_EXERCISE GOAL:_ What you give back should be exactly the lines from the one with "none -> orange brick J2 level 1" through the end of the data, without the pictures.
-------- RECORDS PROVIDED
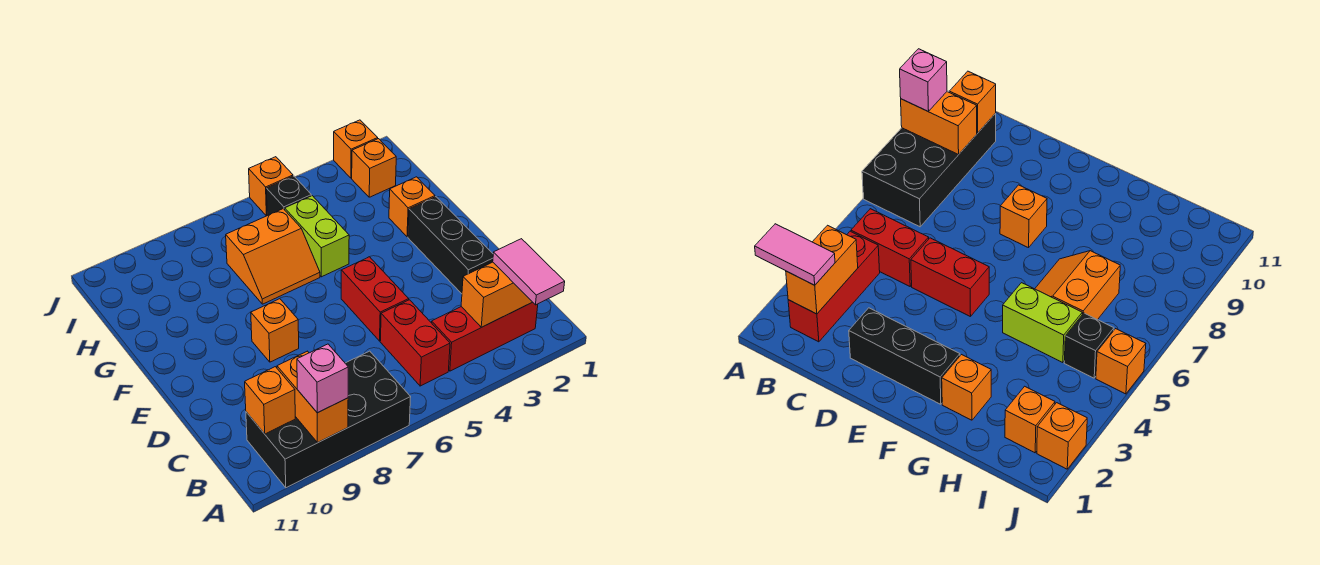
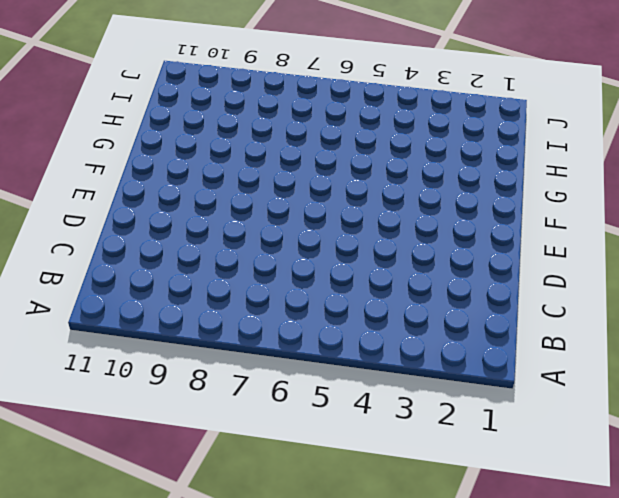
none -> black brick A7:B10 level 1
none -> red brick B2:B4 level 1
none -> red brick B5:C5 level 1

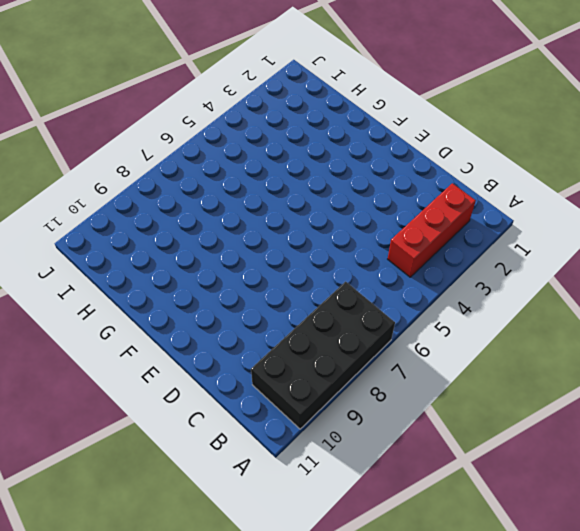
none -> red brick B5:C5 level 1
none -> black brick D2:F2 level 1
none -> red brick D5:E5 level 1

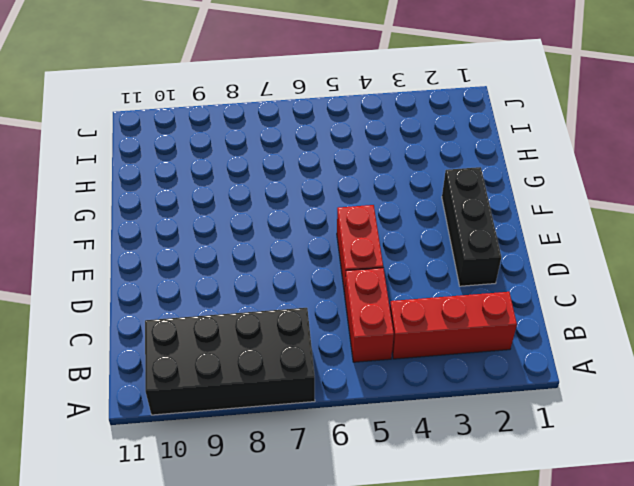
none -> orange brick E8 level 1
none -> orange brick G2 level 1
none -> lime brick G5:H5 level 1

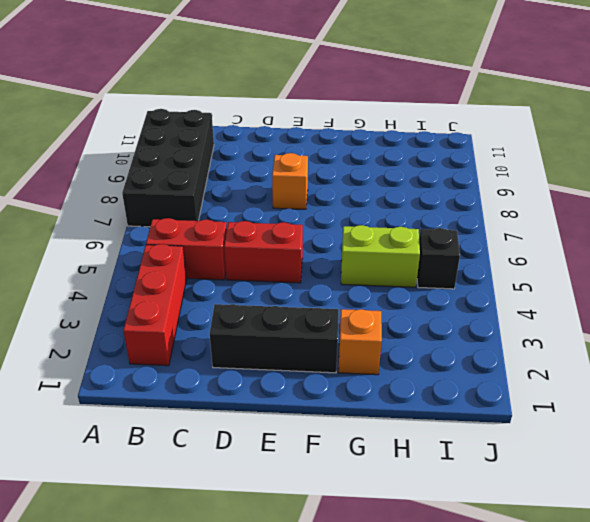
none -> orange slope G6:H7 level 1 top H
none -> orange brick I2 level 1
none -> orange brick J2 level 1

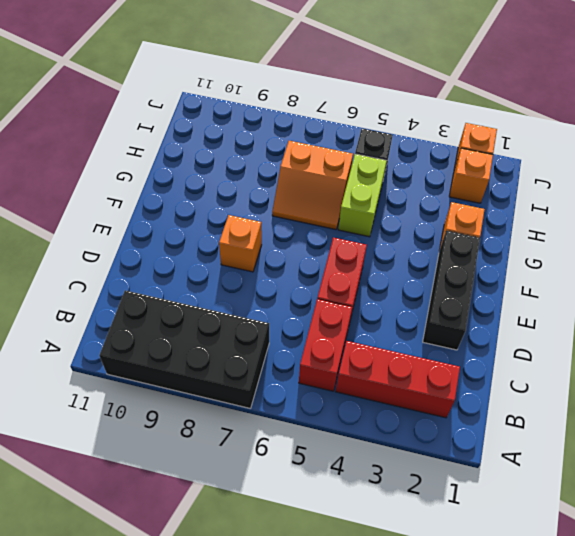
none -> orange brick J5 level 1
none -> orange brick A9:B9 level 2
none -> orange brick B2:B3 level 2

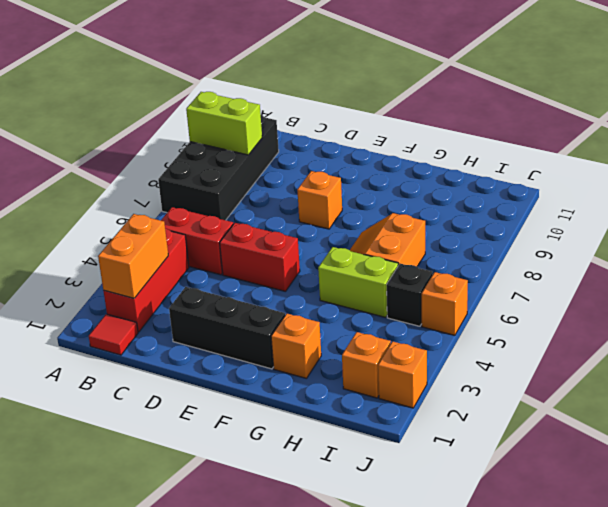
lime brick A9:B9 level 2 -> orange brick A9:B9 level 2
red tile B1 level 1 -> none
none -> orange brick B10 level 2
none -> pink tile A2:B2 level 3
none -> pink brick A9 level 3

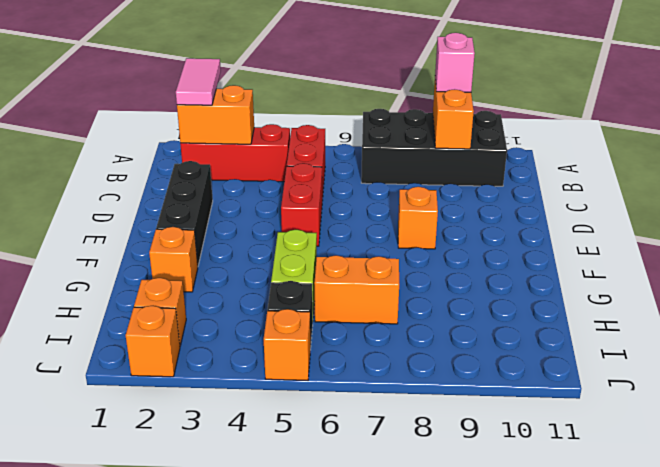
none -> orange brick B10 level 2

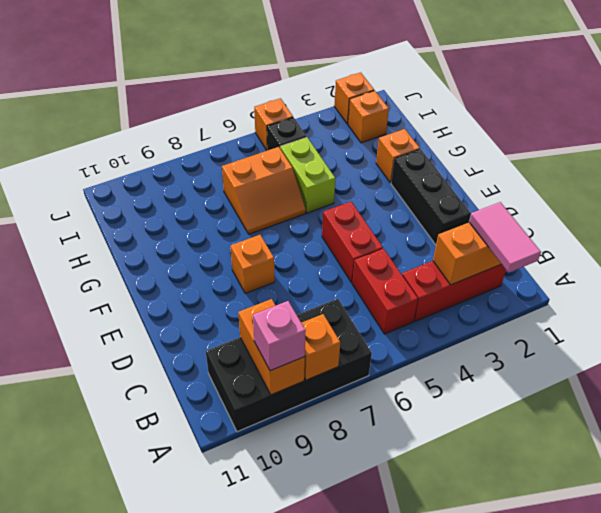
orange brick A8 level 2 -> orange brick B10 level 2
----------------
_TASK RESPONSE:_
none -> orange brick J2 level 1

none -> orange brick J5 level 1
none -> orange brick A9:B9 level 2
none -> orange brick B2:B3 level 2

lime brick A9:B9 level 2 -> orange brick A9:B9 level 2
red tile B1 level 1 -> none
none -> orange brick B10 level 2
none -> pink tile A2:B2 level 3
none -> pink brick A9 level 3

none -> orange brick B10 level 2

orange brick A8 level 2 -> orange brick B10 level 2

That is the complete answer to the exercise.